WORK REQUEST: Drop every image, then reproduce the data exactly as given.

[Data records]
========

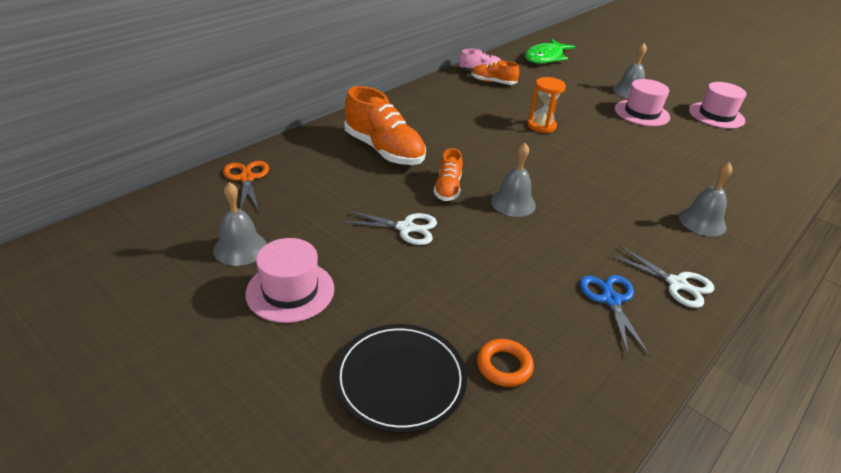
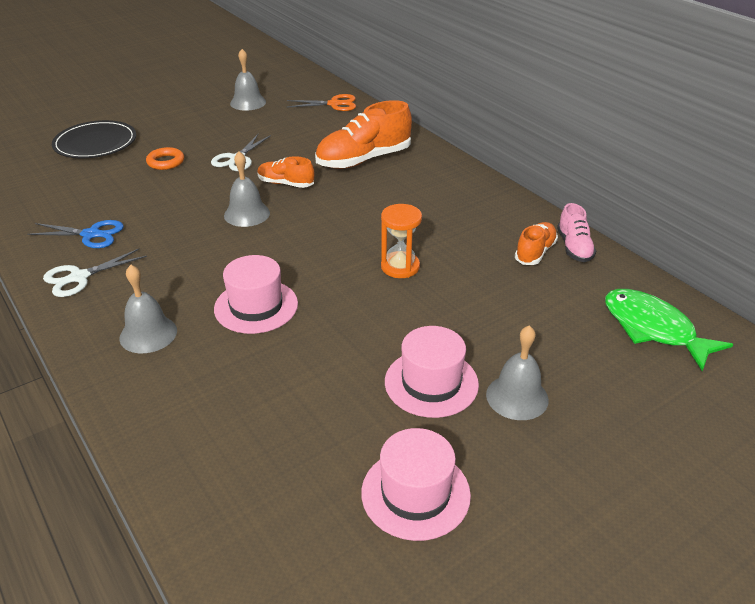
camera: 105 degrees right, 0 degrees up
(290, 291) = (195, 116): pink hat -> pink hat (256, 306)
(504, 366) = (74, 177): orange ring -> orange ring (166, 162)

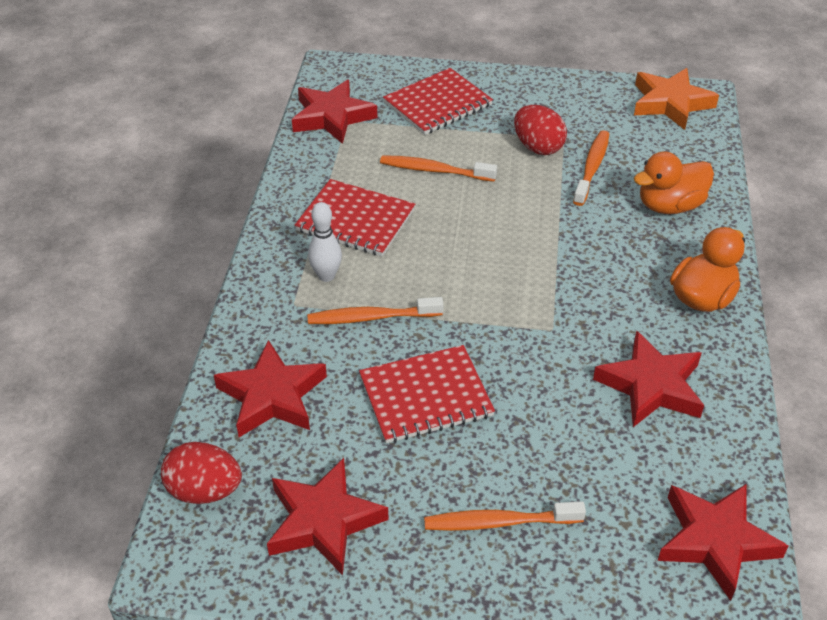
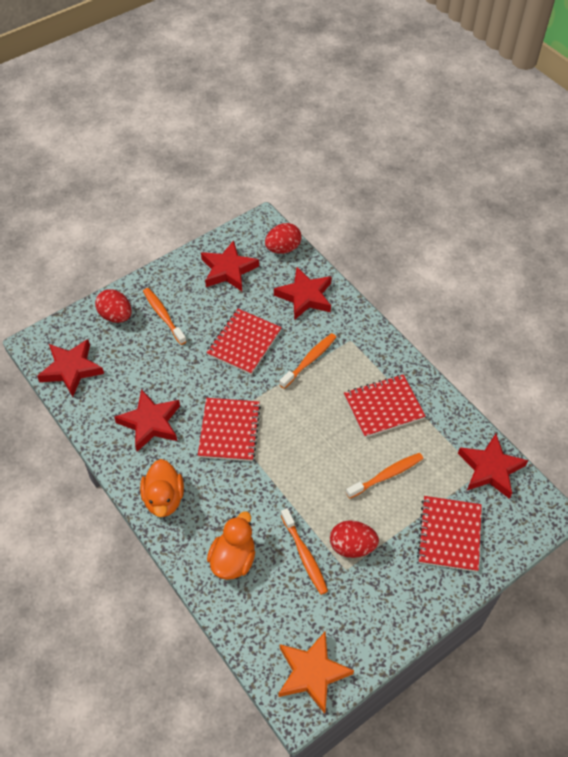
camera: 135 degrees right, 10 degrees up
(326, 276) = (355, 365): white bowling pin -> none
(499, 522) = (163, 315): orange toothbrush -> orange toothbrush turned 75 degrees counterclockwise
(556, 312) = (229, 430): none -> red notebook
(575, 580) = (116, 316): none -> red egg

========

EXERCISE OUTPUT:
camera: 105 degrees right, 0 degrees up
(290, 291) = (195, 116): pink hat -> pink hat (256, 306)
(504, 366) = (74, 177): orange ring -> orange ring (166, 162)

camera: 135 degrees right, 10 degrees up
(326, 276) = (355, 365): white bowling pin -> none
(499, 522) = (163, 315): orange toothbrush -> orange toothbrush turned 75 degrees counterclockwise
(556, 312) = (229, 430): none -> red notebook
(575, 580) = (116, 316): none -> red egg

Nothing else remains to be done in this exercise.